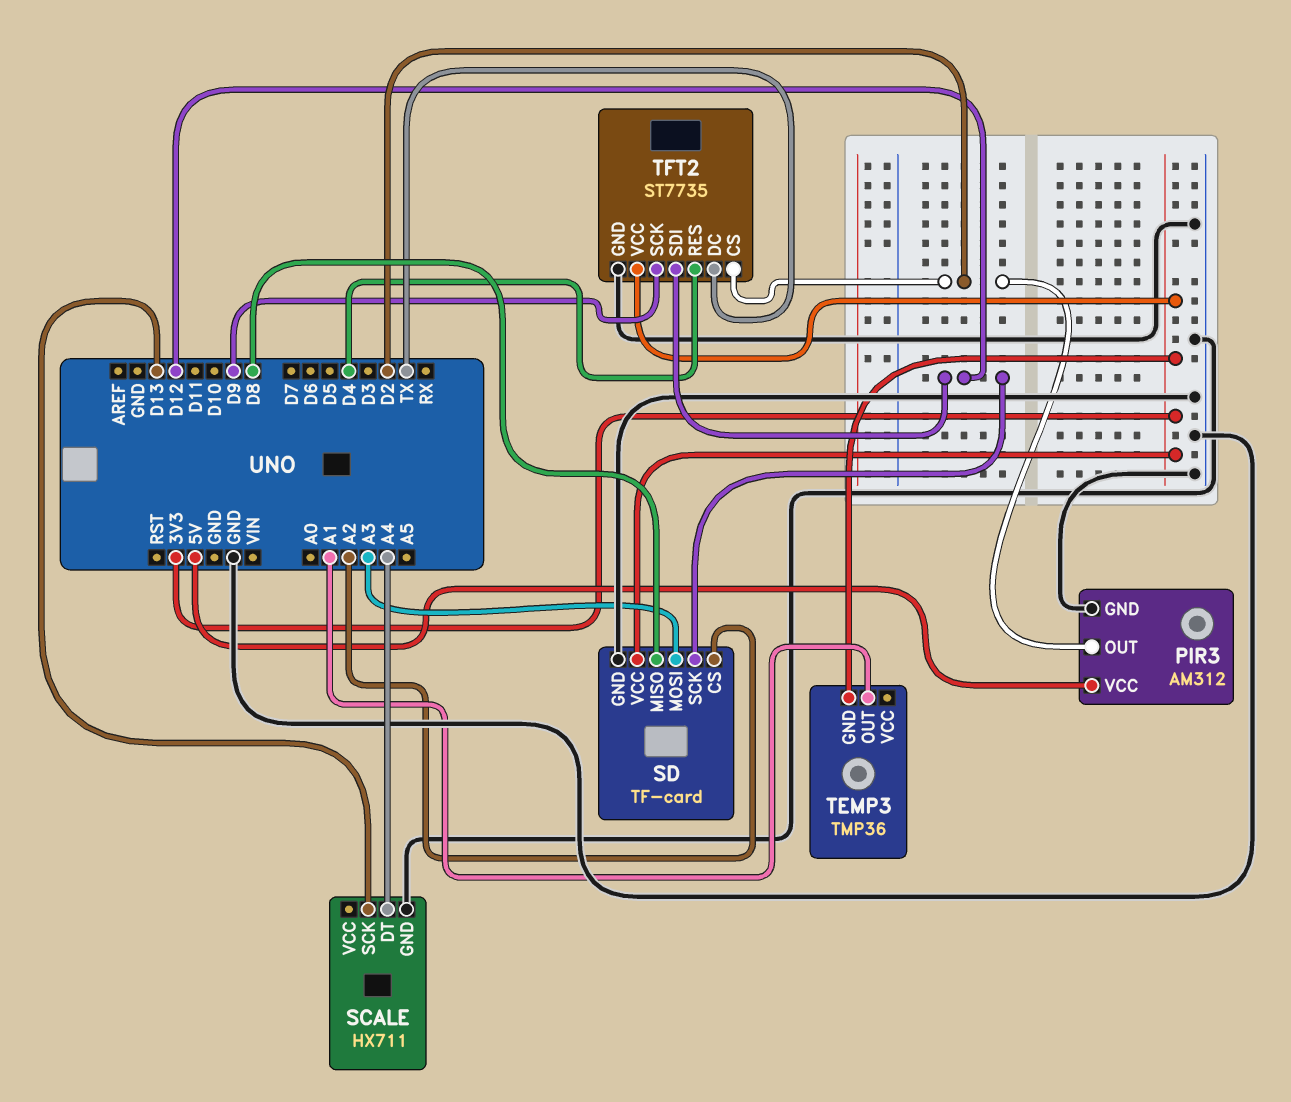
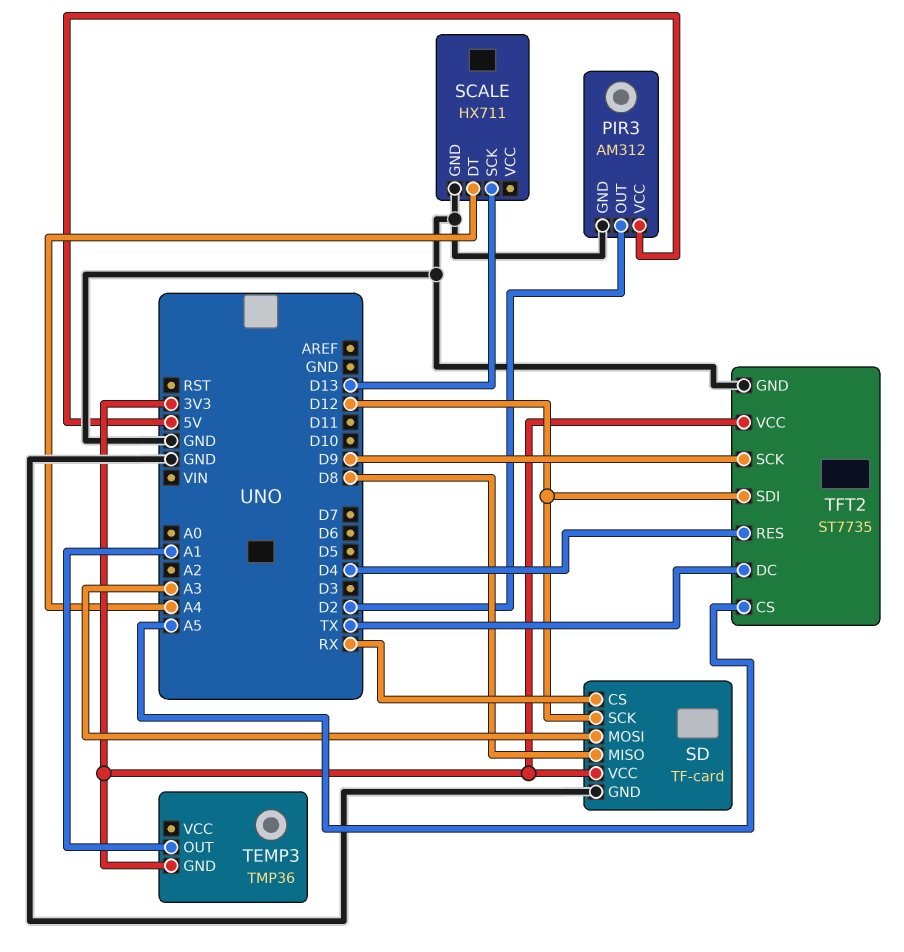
SD pin CS: A2 -> RX
TFT2 pin CS: D2 -> A5

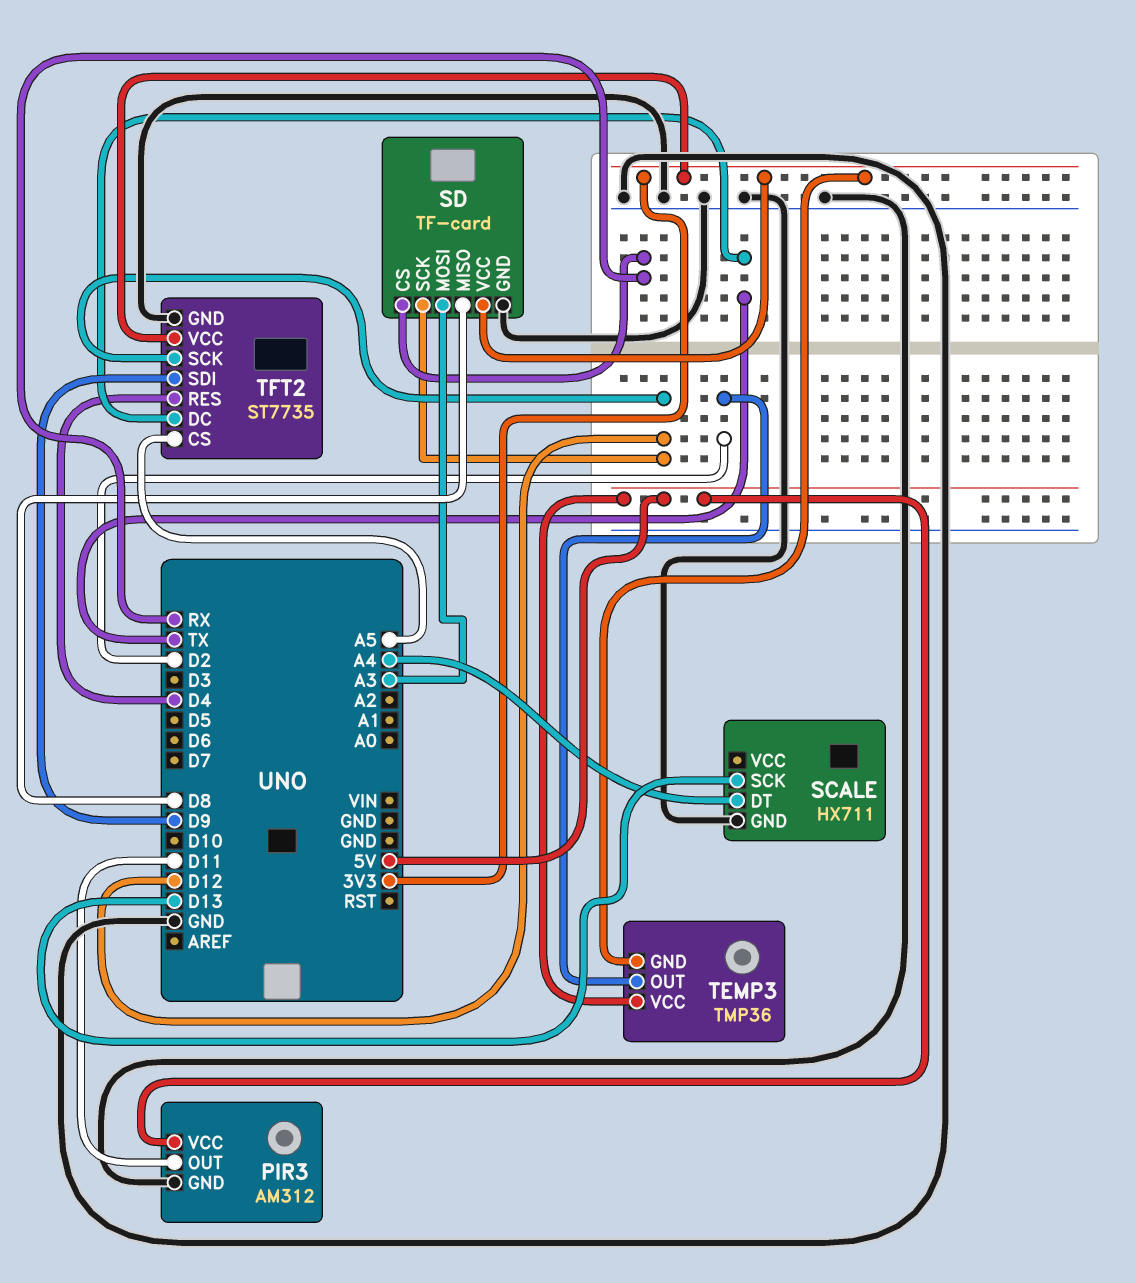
PIR3 pin OUT: D2 -> D11
TEMP3 pin OUT: A1 -> D2
TEMP3 pin VCC: none -> 5V
TFT2 pin SCK: D9 -> D12
TFT2 pin SDI: D12 -> D9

*Action item*:
The expected output is the lines from the one holding "PIR3 pin OUT: D2 -> D11" through the last line of the data, exactly as they appear, with nothing before or after.

*Finished task*:
PIR3 pin OUT: D2 -> D11
TEMP3 pin OUT: A1 -> D2
TEMP3 pin VCC: none -> 5V
TFT2 pin SCK: D9 -> D12
TFT2 pin SDI: D12 -> D9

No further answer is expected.